--- TASK INSTRUCTIONS ---
Extract every line below that contains the word "none".

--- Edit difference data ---
- - -

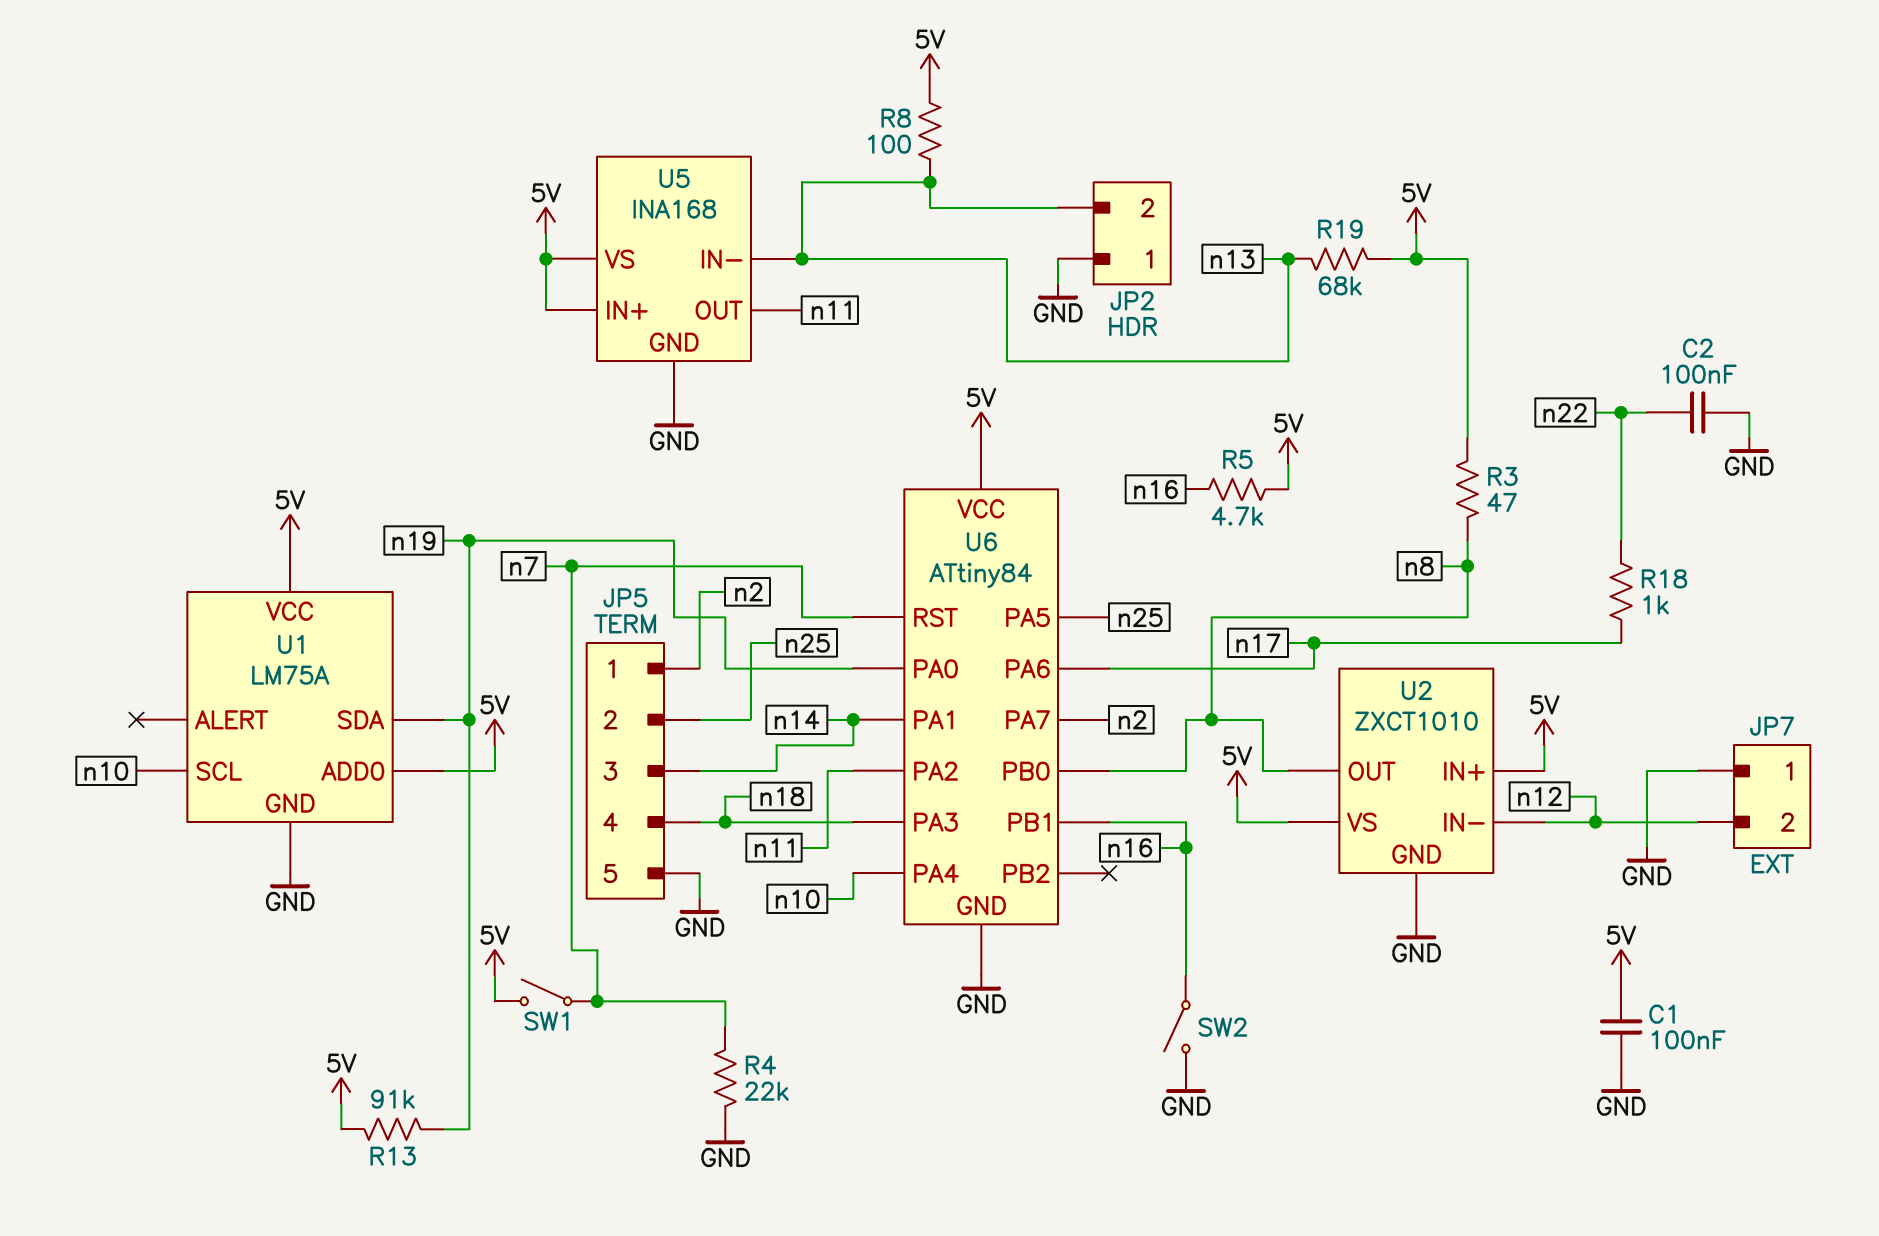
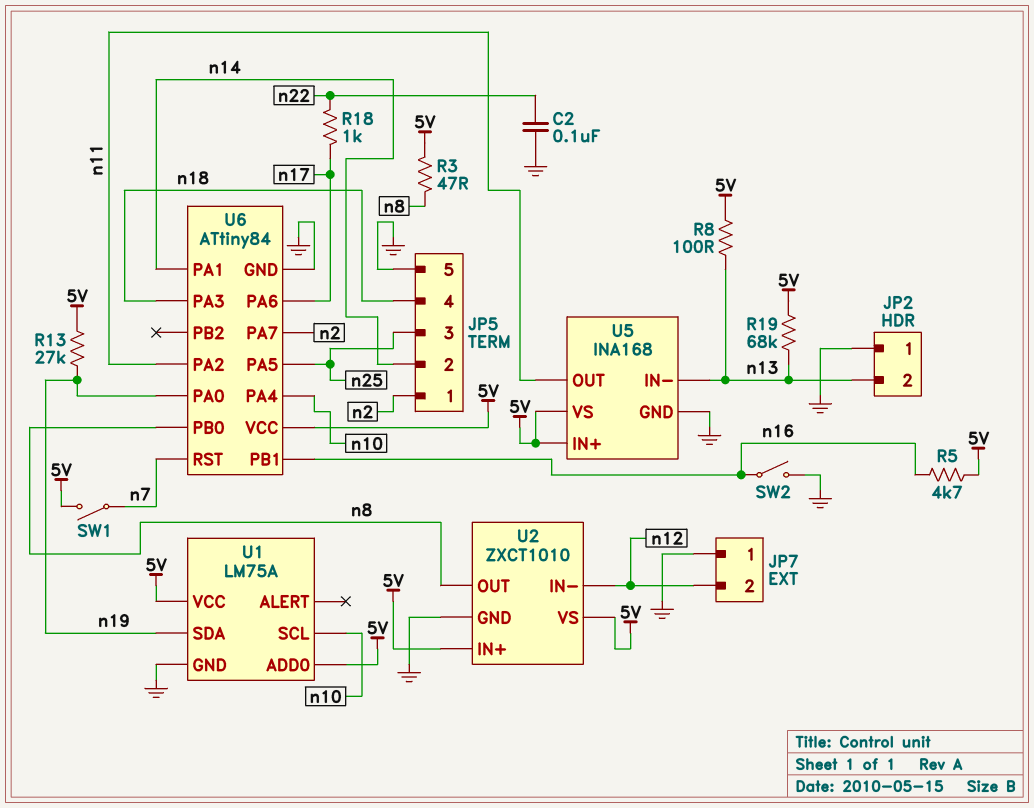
C1: 100nF (5V, GND) -> none
JP5 pin 2: n25 -> n14
JP5 pin 3: n14 -> n25
R4: 22k (GND, n7) -> none
R13: 91k (5V, n19) -> 27k (5V, n19)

- - -

--- TASK ANSWER ---
C1: 100nF (5V, GND) -> none
R4: 22k (GND, n7) -> none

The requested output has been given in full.